##### Extracted information #####
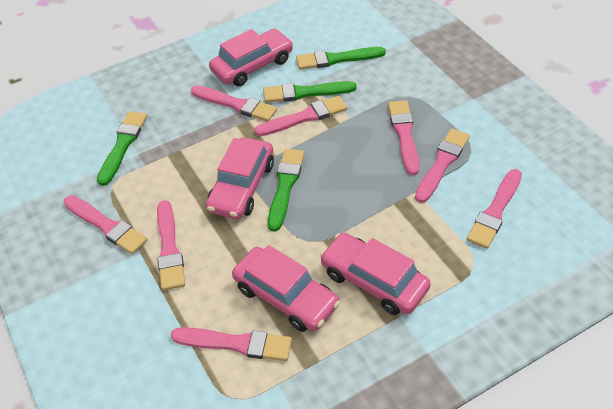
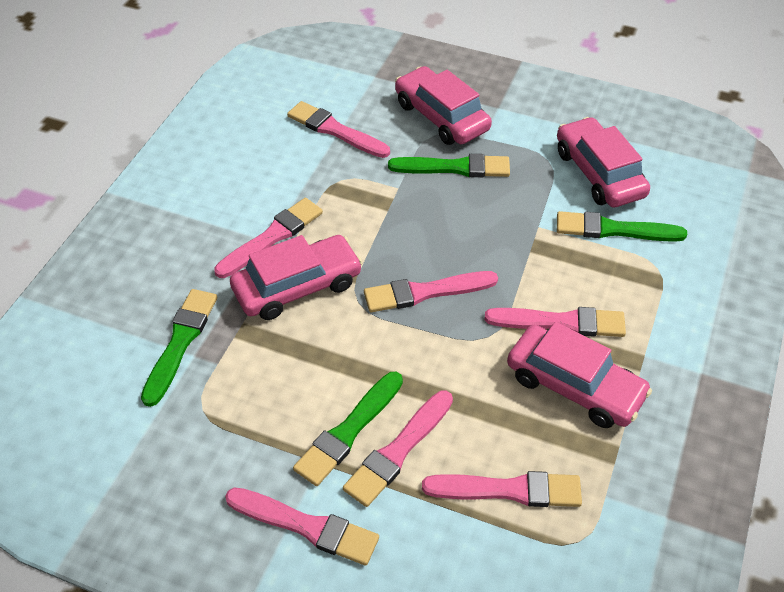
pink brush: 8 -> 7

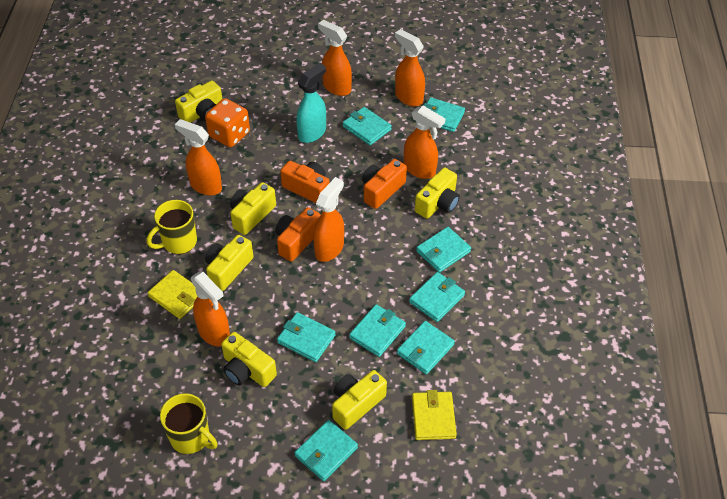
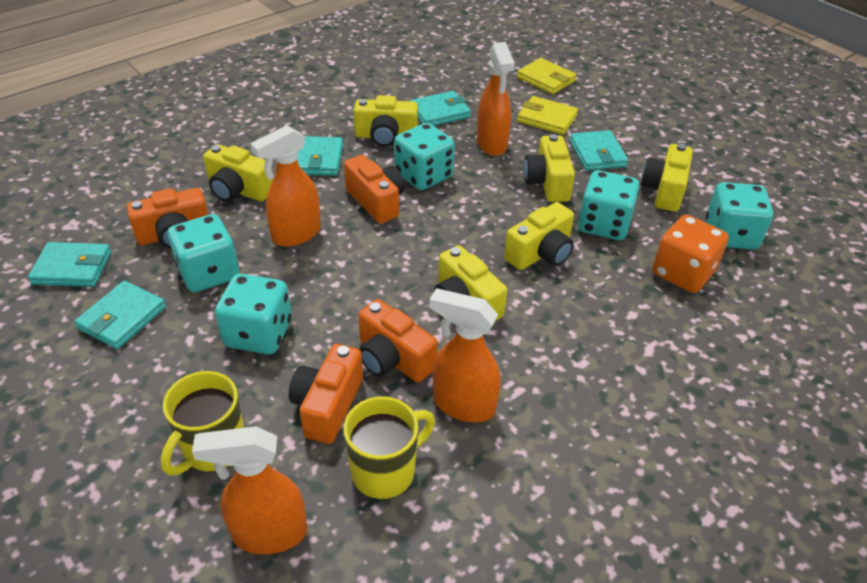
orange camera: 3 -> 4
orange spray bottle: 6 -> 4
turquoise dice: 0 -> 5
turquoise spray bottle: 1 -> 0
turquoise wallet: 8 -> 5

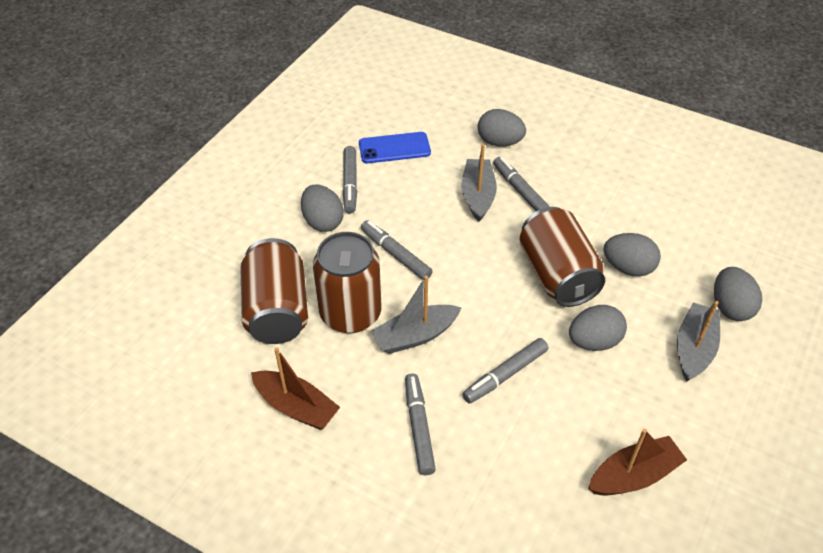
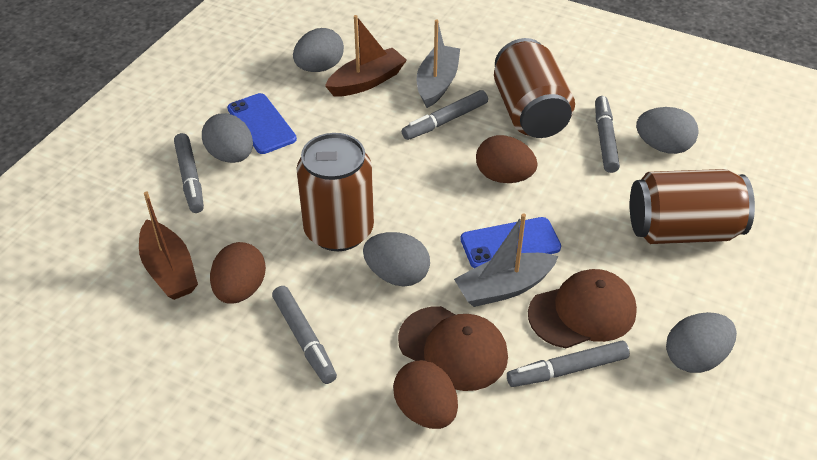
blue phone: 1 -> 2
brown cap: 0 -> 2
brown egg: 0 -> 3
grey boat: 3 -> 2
#####
— Exercise instructions —
All the lines above need to be repeated exactly, with no pictures carried over.

— Result of the task —
pink brush: 8 -> 7

orange camera: 3 -> 4
orange spray bottle: 6 -> 4
turquoise dice: 0 -> 5
turquoise spray bottle: 1 -> 0
turquoise wallet: 8 -> 5

blue phone: 1 -> 2
brown cap: 0 -> 2
brown egg: 0 -> 3
grey boat: 3 -> 2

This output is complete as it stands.